> _WHAT TO PRODUCE_
Look below for the line containing "camera: 110 degrees right, 5 degrees down"; from there through the line containing "yellow duck [164,109,215,164] -> none", both lines included, please set down each line exactly and nothing else.

SOURCE DATA Block Start

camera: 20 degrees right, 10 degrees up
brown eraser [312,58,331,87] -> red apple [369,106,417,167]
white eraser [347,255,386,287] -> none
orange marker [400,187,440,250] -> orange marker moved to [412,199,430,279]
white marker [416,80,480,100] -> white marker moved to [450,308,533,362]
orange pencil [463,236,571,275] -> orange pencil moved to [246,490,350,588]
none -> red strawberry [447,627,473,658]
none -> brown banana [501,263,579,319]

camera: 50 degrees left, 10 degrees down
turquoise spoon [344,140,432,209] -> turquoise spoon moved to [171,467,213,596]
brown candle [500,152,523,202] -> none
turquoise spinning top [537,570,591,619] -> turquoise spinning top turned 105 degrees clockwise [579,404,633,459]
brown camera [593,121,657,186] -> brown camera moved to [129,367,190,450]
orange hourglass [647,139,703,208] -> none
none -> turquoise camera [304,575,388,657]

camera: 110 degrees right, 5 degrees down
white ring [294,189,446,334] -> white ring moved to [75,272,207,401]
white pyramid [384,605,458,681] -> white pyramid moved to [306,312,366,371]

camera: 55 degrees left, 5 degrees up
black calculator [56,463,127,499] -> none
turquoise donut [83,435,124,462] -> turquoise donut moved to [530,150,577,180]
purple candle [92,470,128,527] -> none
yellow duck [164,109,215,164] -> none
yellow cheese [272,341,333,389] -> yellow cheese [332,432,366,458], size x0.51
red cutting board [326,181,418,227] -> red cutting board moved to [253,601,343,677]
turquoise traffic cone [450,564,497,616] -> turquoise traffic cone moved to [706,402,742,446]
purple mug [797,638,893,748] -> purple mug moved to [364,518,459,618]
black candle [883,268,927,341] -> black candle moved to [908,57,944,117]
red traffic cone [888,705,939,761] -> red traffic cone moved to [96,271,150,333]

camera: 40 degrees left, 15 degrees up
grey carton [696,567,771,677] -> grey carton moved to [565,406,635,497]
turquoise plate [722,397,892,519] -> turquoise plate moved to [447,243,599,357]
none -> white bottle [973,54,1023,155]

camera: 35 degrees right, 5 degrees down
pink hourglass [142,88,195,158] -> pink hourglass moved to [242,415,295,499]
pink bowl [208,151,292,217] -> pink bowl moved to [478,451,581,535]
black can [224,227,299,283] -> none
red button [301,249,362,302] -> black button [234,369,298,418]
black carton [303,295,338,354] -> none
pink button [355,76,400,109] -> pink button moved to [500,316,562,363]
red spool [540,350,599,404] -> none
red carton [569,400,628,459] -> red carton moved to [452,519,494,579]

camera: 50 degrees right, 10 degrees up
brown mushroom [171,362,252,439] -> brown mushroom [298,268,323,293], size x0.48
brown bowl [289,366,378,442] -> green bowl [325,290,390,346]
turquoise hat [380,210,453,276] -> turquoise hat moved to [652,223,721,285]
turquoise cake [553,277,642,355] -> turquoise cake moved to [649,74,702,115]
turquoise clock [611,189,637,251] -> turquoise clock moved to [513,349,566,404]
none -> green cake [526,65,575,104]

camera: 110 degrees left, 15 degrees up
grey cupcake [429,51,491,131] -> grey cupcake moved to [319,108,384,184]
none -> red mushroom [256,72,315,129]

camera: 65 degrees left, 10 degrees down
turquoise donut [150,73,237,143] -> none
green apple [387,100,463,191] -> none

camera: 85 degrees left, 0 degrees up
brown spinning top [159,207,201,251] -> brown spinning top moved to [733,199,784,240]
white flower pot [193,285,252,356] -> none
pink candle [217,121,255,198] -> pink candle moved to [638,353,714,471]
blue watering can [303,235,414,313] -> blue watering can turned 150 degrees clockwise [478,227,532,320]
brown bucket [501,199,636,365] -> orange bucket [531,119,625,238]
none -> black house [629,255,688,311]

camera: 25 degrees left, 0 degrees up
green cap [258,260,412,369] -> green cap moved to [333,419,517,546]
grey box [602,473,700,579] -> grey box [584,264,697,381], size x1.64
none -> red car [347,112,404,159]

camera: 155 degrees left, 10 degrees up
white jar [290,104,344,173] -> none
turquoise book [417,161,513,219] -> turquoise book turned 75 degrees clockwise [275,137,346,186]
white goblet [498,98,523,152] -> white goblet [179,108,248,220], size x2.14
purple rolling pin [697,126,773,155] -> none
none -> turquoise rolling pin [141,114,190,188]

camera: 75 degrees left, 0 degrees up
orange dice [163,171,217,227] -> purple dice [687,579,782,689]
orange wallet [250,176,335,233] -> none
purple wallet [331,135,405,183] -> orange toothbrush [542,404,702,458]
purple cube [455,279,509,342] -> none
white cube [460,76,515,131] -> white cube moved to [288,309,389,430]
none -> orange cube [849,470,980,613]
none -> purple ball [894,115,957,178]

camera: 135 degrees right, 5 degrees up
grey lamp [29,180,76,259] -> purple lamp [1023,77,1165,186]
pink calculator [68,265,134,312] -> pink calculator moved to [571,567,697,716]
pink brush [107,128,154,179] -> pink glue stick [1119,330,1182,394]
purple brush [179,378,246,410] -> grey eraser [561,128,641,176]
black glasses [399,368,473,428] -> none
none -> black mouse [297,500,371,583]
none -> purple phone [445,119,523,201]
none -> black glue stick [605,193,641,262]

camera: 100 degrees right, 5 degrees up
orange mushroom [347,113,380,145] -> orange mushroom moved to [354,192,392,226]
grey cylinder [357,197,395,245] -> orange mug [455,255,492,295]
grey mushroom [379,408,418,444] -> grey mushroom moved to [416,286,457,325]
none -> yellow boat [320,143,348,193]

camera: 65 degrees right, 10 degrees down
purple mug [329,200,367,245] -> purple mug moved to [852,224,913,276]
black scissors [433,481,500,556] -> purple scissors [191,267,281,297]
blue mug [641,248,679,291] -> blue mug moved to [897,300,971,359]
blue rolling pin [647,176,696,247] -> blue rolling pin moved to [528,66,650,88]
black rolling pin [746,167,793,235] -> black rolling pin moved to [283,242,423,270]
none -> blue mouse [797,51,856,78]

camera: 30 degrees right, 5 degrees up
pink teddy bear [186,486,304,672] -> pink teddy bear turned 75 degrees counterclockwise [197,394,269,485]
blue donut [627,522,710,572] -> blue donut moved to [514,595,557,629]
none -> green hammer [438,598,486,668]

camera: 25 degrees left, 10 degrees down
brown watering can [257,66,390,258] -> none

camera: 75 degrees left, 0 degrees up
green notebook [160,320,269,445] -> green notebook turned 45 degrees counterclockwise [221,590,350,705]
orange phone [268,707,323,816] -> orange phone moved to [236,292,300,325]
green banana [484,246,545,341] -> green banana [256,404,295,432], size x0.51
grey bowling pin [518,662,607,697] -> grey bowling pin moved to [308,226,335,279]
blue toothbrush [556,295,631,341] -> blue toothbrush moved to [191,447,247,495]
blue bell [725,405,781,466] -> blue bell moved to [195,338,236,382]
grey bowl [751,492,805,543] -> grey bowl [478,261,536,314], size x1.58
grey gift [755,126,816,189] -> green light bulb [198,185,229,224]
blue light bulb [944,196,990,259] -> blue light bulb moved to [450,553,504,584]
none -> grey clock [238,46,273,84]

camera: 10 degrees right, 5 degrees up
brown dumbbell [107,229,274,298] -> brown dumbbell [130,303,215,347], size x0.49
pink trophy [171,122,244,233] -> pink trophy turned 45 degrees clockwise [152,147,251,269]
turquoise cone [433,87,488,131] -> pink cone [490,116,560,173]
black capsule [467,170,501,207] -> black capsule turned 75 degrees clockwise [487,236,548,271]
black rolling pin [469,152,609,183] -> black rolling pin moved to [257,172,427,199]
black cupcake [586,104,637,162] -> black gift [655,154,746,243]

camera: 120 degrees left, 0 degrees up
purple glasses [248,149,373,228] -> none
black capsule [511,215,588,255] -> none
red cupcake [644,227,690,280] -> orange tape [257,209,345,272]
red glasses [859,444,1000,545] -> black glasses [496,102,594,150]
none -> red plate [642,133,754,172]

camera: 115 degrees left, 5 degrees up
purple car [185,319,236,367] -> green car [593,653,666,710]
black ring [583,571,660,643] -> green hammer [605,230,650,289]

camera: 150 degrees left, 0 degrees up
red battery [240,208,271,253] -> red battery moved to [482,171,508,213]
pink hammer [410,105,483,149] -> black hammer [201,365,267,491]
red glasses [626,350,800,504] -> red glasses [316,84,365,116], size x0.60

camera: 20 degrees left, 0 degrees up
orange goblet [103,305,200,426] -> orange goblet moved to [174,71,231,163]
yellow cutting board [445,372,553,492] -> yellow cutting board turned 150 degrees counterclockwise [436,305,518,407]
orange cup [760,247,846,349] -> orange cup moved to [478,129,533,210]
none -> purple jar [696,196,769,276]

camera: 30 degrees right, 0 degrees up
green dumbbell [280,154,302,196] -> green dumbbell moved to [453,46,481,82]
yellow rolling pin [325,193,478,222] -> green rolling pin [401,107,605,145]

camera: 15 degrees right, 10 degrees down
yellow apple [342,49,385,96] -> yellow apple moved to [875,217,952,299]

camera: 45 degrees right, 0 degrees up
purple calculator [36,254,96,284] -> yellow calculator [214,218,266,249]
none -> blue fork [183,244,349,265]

SOURCE DATA Block End

> _COMPLETED TASK_
camera: 110 degrees right, 5 degrees down
white ring [294,189,446,334] -> white ring moved to [75,272,207,401]
white pyramid [384,605,458,681] -> white pyramid moved to [306,312,366,371]

camera: 55 degrees left, 5 degrees up
black calculator [56,463,127,499] -> none
turquoise donut [83,435,124,462] -> turquoise donut moved to [530,150,577,180]
purple candle [92,470,128,527] -> none
yellow duck [164,109,215,164] -> none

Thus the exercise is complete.